What is expected: Reproduce the listing in full, exactly as written, but without images.

Data for this exercise:
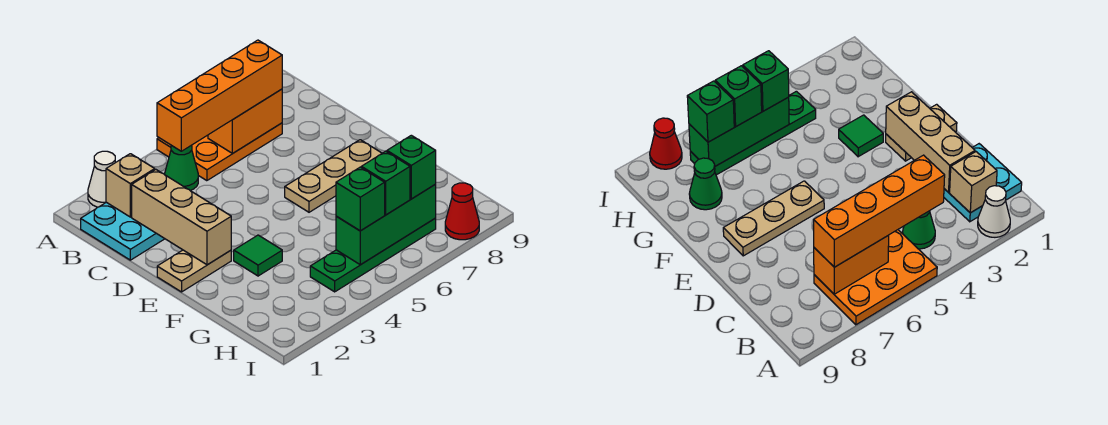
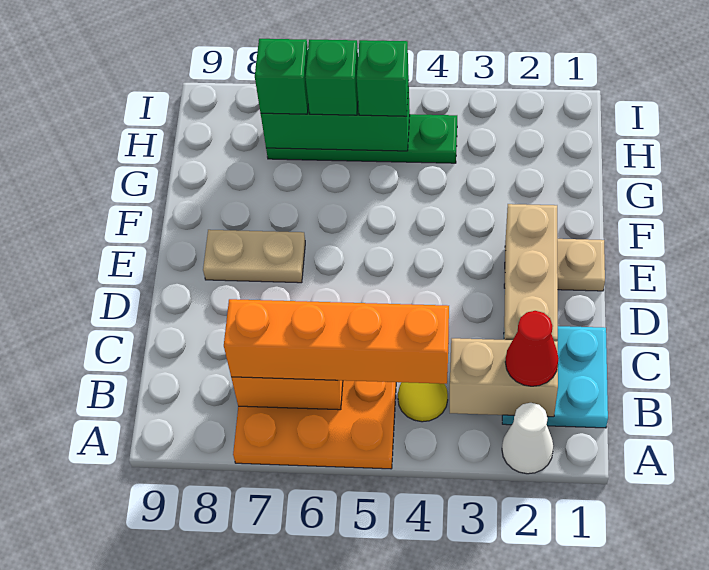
tan 1x1 brick [106,154,155,217] -> tan 1x2 brick [450,338,558,417]
green 1x1 cone [164,145,198,191] -> yellow 1x1 cone [398,382,448,422]
tan 1x3 plate [285,140,382,212] -> tan 1x2 plate [203,230,305,283]
green 1x1 tile [234,235,282,276] -> none
green 1x1 cone [689,158,722,210] -> none
red 1x1 cone [445,183,479,240] -> red 1x1 cone moved to [505,311,559,386]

Your response:
tan 1x1 brick [106,154,155,217] -> tan 1x2 brick [450,338,558,417]
green 1x1 cone [164,145,198,191] -> yellow 1x1 cone [398,382,448,422]
tan 1x3 plate [285,140,382,212] -> tan 1x2 plate [203,230,305,283]
green 1x1 tile [234,235,282,276] -> none
green 1x1 cone [689,158,722,210] -> none
red 1x1 cone [445,183,479,240] -> red 1x1 cone moved to [505,311,559,386]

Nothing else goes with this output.